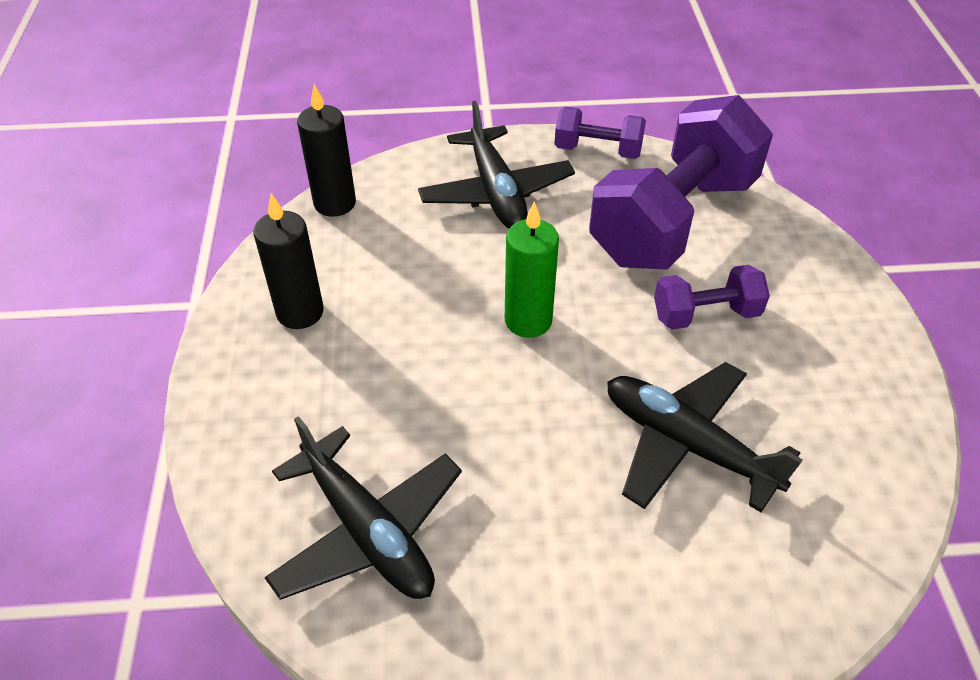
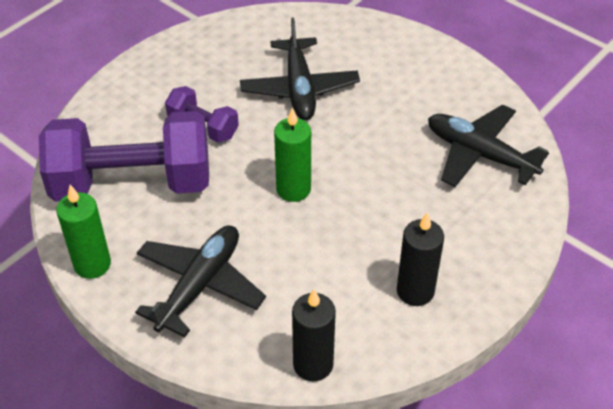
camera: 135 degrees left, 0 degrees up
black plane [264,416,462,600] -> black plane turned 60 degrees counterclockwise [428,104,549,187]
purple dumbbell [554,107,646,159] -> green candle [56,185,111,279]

* * *

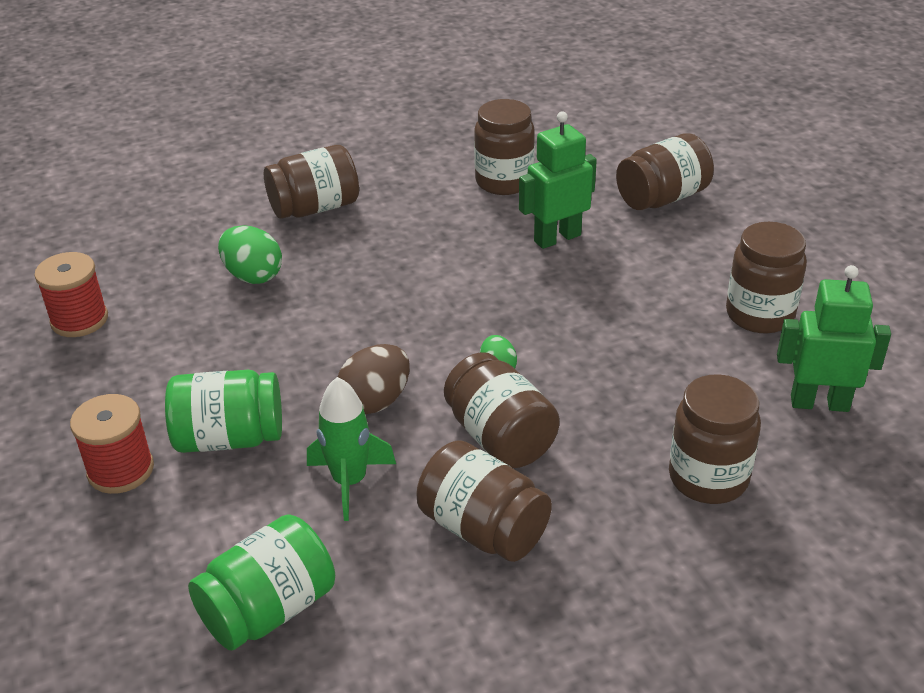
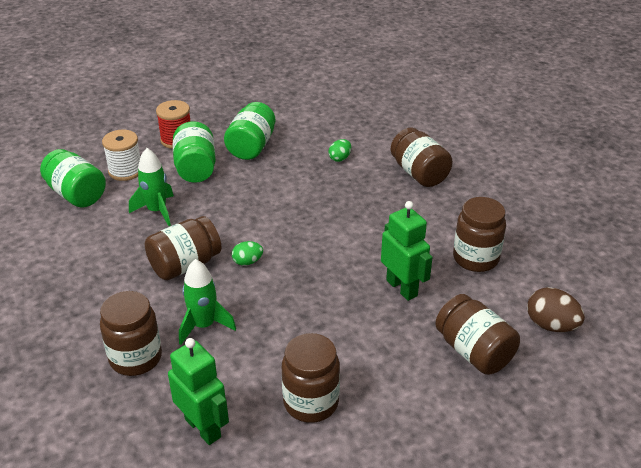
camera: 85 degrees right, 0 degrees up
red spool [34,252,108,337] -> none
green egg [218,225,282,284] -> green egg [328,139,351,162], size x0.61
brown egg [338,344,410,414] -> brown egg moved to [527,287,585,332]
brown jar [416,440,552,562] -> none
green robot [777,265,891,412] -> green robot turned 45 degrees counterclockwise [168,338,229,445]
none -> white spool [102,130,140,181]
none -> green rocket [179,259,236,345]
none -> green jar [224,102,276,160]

ACTIVITY:
Reproduce exactly the entries above, limited to the lines from the one with "camera: 135 degrees left, 0 degrees up" through the one with "purple dumbbell [554,107,646,159]", both included.

TASK SOLUTION:
camera: 135 degrees left, 0 degrees up
black plane [264,416,462,600] -> black plane turned 60 degrees counterclockwise [428,104,549,187]
purple dumbbell [554,107,646,159] -> green candle [56,185,111,279]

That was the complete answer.